§ What you have to do
Return only the line that contains "grey brick E8:F9" and each line after it, through the last line of the data below, copied exactly.

§ Before-and-after object listings
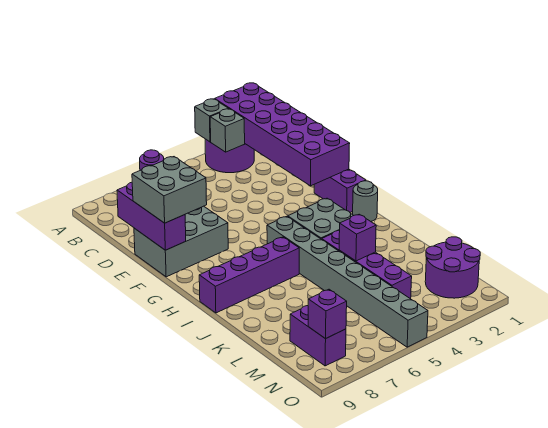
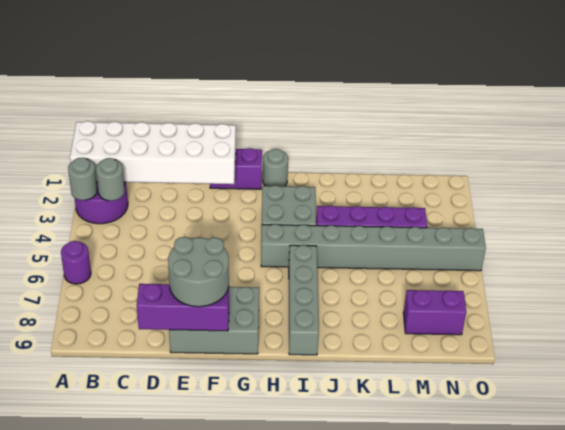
purple brick A1:F2 level 2 -> white brick A1:F2 level 2
grey brick A3 level 2 -> grey round brick A3 level 2
grey brick B3 level 2 -> grey round brick B3 level 2
grey brick E7:F9 level 1 -> grey brick E8:G9 level 1
grey brick E8:F9 level 3 -> grey round brick E8:F9 level 3
purple brick I6:I9 level 1 -> grey brick I6:I9 level 1
purple brick K4 level 2 -> none
purple round brick M1:N2 level 1 -> none
purple brick N8 level 2 -> none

§ Exercise answer
grey brick E8:F9 level 3 -> grey round brick E8:F9 level 3
purple brick I6:I9 level 1 -> grey brick I6:I9 level 1
purple brick K4 level 2 -> none
purple round brick M1:N2 level 1 -> none
purple brick N8 level 2 -> none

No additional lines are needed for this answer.